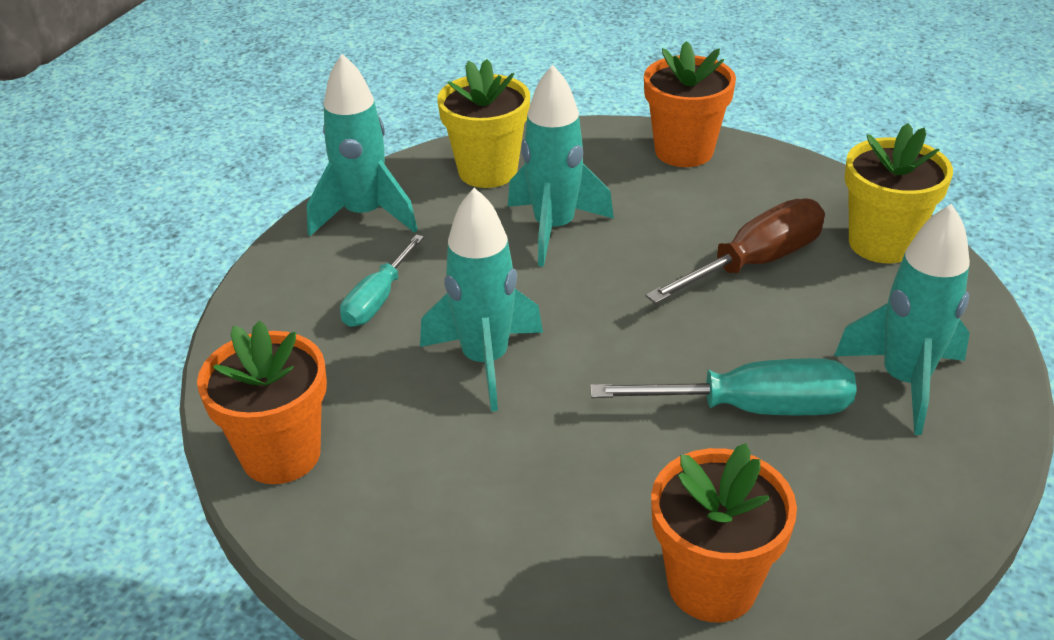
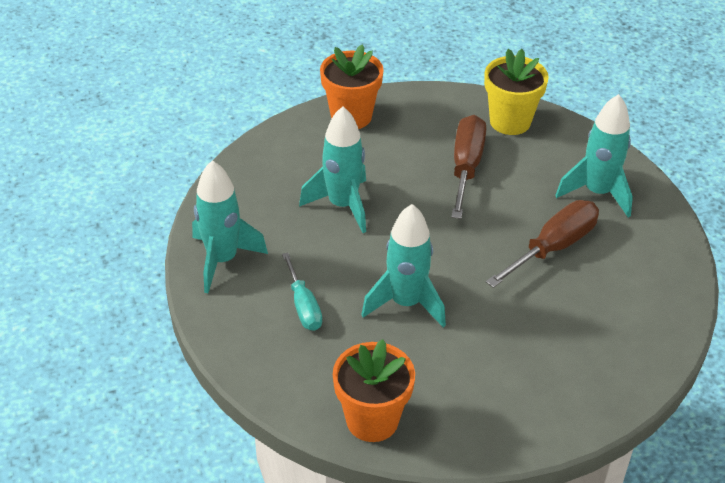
camera: 45 degrees left, 5 degrees up
(487, 171) = (257, 190): yellow flower pot -> none
(712, 584) = (629, 340): orange flower pot -> none
(752, 408) = (553, 247): turquoise screwdriver -> brown screwdriver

** Work instruction **
In the printed copy, the material above must appear unchanged and without its pictures.

** Answer **
camera: 45 degrees left, 5 degrees up
(487, 171) = (257, 190): yellow flower pot -> none
(712, 584) = (629, 340): orange flower pot -> none
(752, 408) = (553, 247): turquoise screwdriver -> brown screwdriver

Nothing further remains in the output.